Give back an exact copy of the lines below, from the first through the line with "The second view lost the dice"; please stop there.

▼

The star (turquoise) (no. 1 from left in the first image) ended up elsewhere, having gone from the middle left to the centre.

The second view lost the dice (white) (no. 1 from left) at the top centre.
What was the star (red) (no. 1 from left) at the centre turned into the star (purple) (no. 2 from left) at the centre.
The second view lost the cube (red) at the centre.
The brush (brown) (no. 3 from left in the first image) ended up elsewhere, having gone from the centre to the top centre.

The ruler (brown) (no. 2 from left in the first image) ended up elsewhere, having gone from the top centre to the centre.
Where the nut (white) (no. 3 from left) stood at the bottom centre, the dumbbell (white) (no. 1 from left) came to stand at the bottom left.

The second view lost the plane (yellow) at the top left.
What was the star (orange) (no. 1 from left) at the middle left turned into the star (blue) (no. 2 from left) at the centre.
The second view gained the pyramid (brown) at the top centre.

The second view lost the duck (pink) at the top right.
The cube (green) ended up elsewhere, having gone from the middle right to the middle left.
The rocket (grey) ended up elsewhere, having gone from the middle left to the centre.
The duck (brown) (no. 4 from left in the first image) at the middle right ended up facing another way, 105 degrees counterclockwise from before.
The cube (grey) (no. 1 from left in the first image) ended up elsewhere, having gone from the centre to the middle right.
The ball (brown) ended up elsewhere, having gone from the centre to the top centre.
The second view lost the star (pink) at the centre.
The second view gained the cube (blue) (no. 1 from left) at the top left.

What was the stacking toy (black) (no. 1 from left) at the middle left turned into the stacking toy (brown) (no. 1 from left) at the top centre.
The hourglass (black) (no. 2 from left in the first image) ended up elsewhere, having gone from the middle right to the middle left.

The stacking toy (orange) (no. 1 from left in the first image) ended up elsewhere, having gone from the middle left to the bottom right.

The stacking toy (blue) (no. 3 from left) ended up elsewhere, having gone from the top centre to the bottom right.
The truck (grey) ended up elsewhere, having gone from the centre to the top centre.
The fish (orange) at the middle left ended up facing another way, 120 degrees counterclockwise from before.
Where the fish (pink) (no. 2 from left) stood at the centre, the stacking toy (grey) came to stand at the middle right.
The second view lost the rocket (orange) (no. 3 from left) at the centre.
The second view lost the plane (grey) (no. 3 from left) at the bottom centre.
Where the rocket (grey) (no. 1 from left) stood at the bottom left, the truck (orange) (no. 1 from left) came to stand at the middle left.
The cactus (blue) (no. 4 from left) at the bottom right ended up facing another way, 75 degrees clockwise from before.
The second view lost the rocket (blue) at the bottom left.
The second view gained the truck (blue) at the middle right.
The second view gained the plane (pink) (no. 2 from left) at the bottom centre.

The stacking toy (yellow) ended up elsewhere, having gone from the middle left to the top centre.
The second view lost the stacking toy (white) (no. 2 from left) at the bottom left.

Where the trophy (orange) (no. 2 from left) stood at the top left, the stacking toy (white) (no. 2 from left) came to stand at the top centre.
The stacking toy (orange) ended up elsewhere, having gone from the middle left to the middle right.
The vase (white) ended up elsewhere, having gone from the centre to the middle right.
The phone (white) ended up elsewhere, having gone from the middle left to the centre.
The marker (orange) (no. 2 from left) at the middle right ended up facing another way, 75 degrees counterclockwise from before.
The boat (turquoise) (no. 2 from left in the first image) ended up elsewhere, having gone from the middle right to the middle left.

▲

RESULT OF THE TASK →
The star (turquoise) (no. 1 from left in the first image) ended up elsewhere, having gone from the middle left to the centre.

The second view lost the dice (white) (no. 1 from left) at the top centre.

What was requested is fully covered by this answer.